[TASK INSTRUCTIONS] Determine the number of lines in the data that contain "blue", and write only that number.
++++++++++
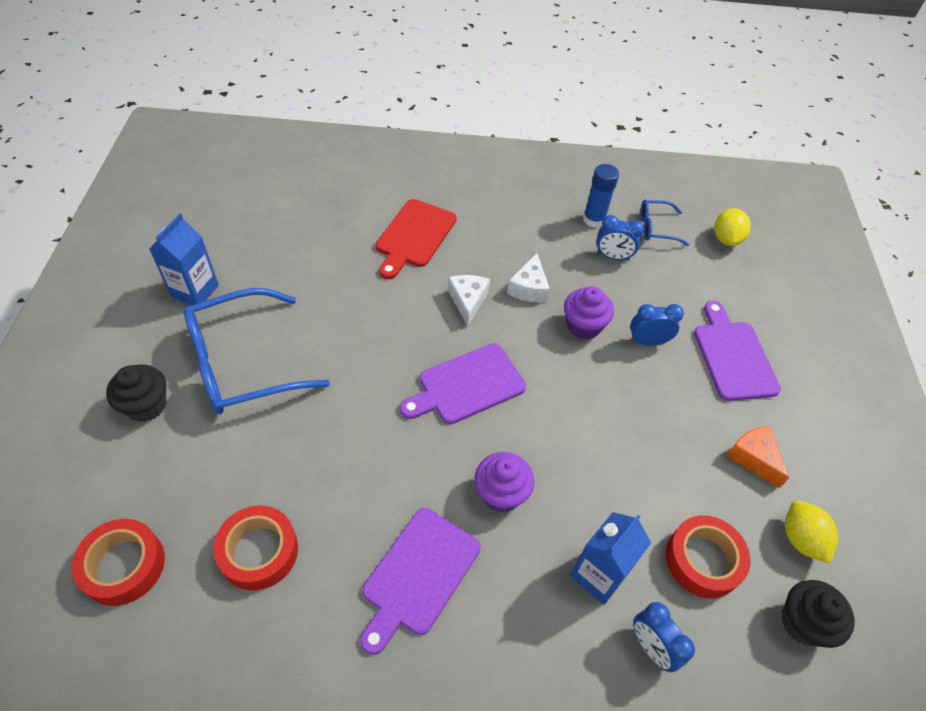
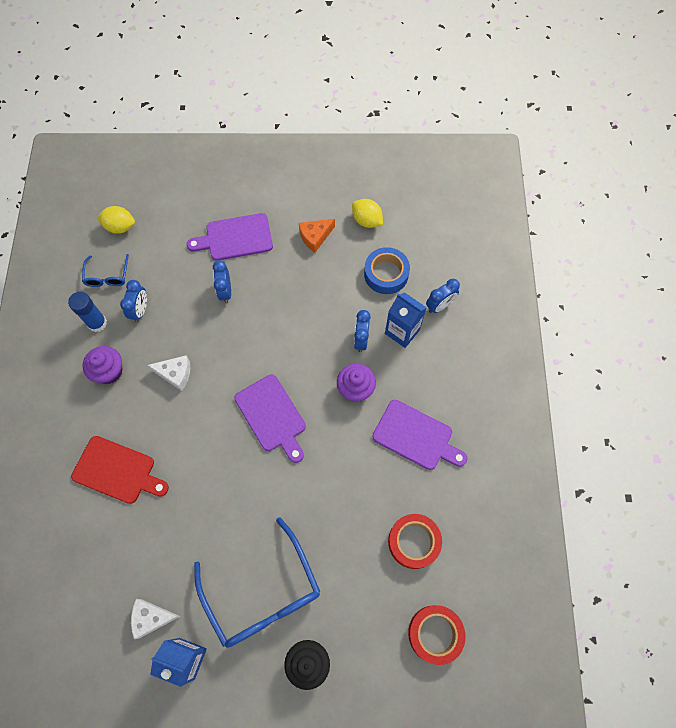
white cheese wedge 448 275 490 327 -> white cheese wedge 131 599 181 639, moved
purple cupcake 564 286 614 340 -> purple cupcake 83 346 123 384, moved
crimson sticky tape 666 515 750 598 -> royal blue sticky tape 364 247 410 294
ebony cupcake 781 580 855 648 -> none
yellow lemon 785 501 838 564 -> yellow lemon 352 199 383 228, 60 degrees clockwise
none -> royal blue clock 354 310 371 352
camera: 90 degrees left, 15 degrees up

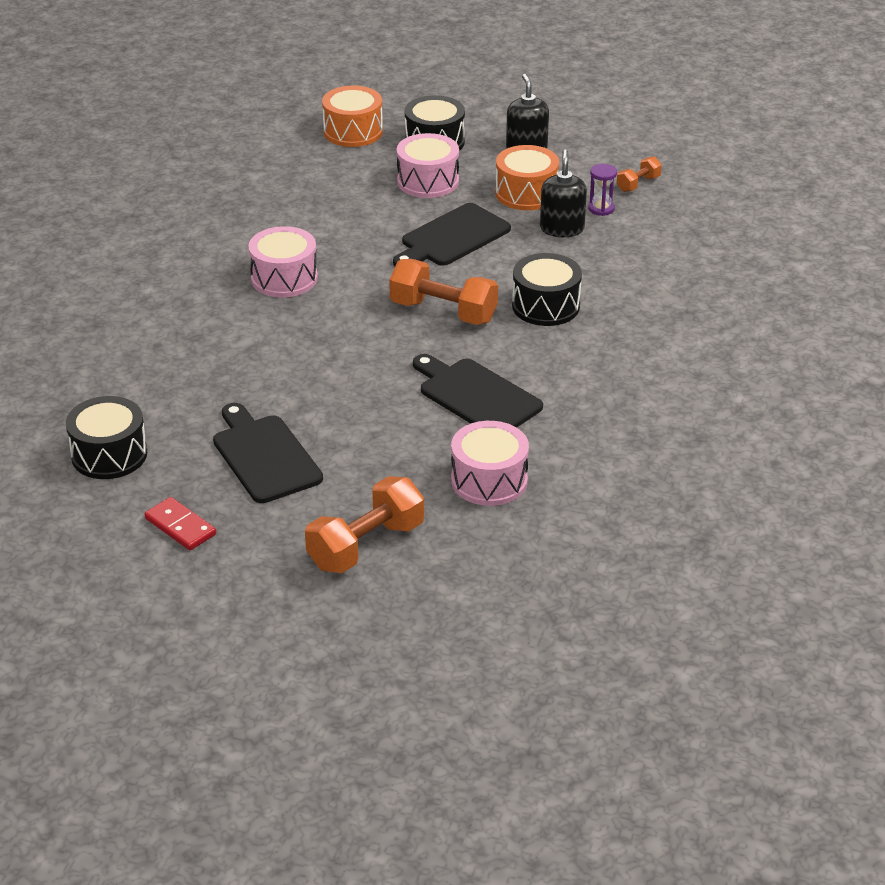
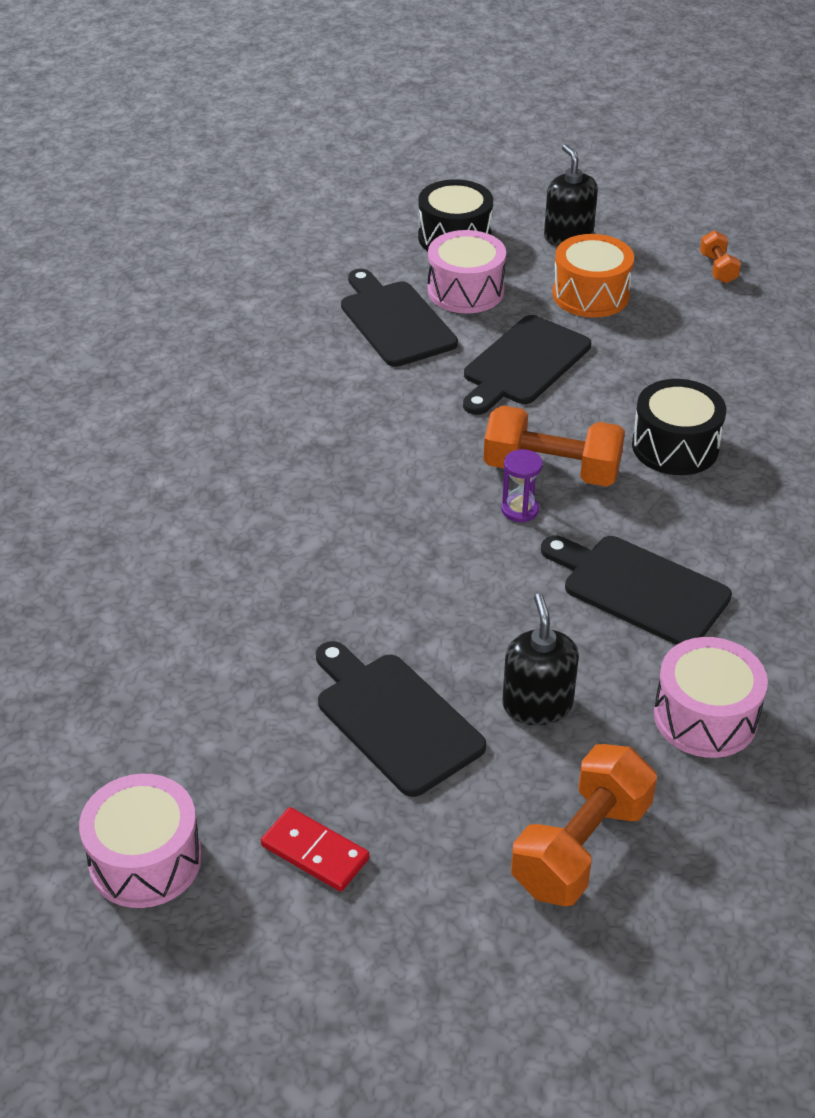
ebony drum 66 396 147 479 -> none
rose-pink drum 248 226 318 297 -> rose-pink drum 79 773 202 908, moved
orange drum 322 85 383 147 -> none
ebony pump bottle 540 149 587 237 -> ebony pump bottle 502 593 579 725, moved
purple sand timer 588 164 617 216 -> purple sand timer 501 449 543 522, moved
orange free weight 617 156 662 192 -> orange free weight 700 230 741 283, 45 degrees counterclockwise
none -> ebony cutting board 341 269 458 367
camera: 10 degrees left, 5 degrees up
++++++++++
[TASK OUTPUT] 2